START Extracted information
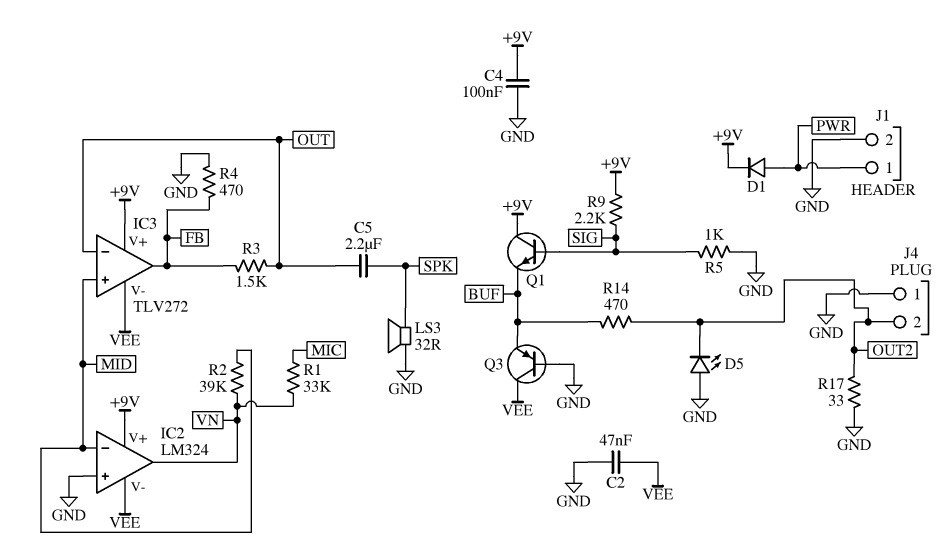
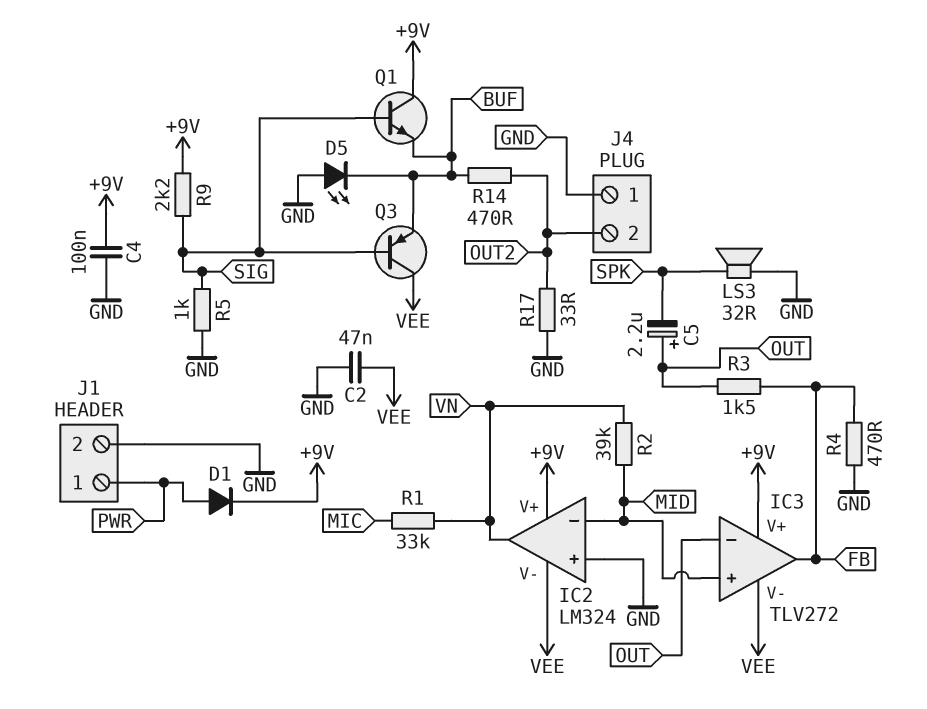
C5: 2.2uF (OUT, SPK) -> 2.2uF (plus OUT, minus SPK)
D5: LED (A GND, K OUT2) -> LED (A GND, K BUF)
Q3: PNP (B GND, C VEE, E BUF) -> PNP (B SIG, C VEE, E BUF)

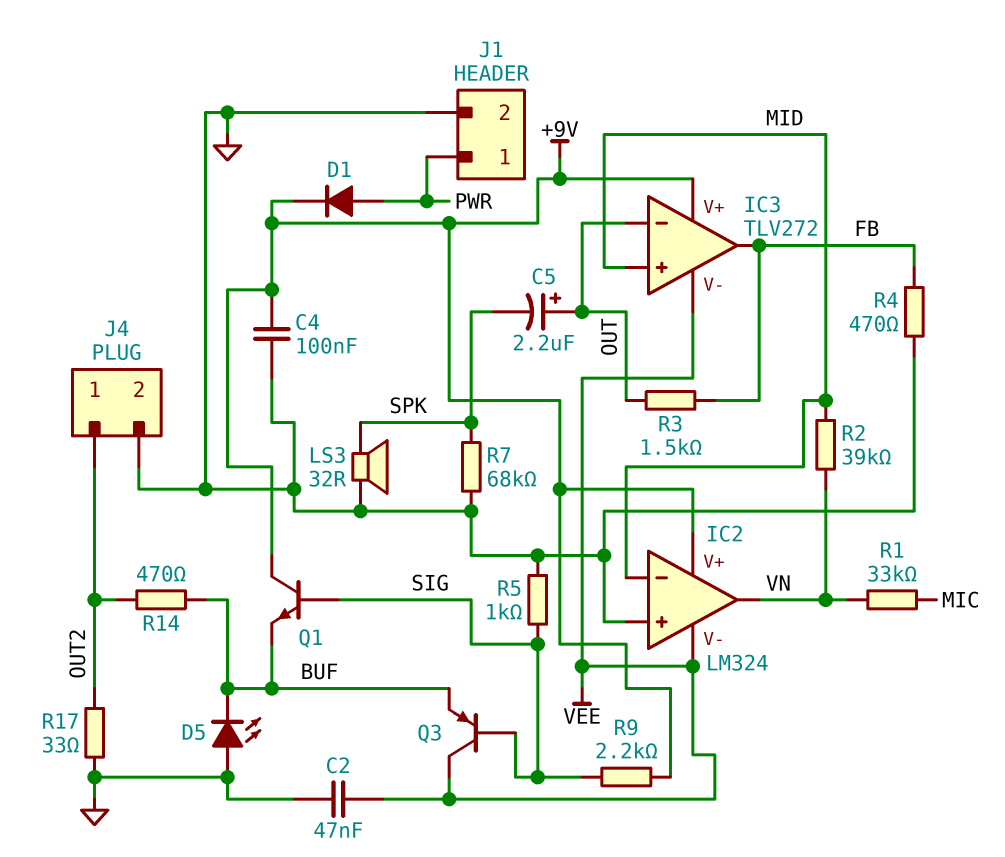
J4 pin 1: GND -> OUT2
J4 pin 2: OUT2 -> GND
R7: none -> 68k (GND, SPK)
END Extracted information
▸ What is required
Copy out each line of the data exactly as it reads; skip the pictures.

▸ Result for this task
C5: 2.2uF (OUT, SPK) -> 2.2uF (plus OUT, minus SPK)
D5: LED (A GND, K OUT2) -> LED (A GND, K BUF)
Q3: PNP (B GND, C VEE, E BUF) -> PNP (B SIG, C VEE, E BUF)

J4 pin 1: GND -> OUT2
J4 pin 2: OUT2 -> GND
R7: none -> 68k (GND, SPK)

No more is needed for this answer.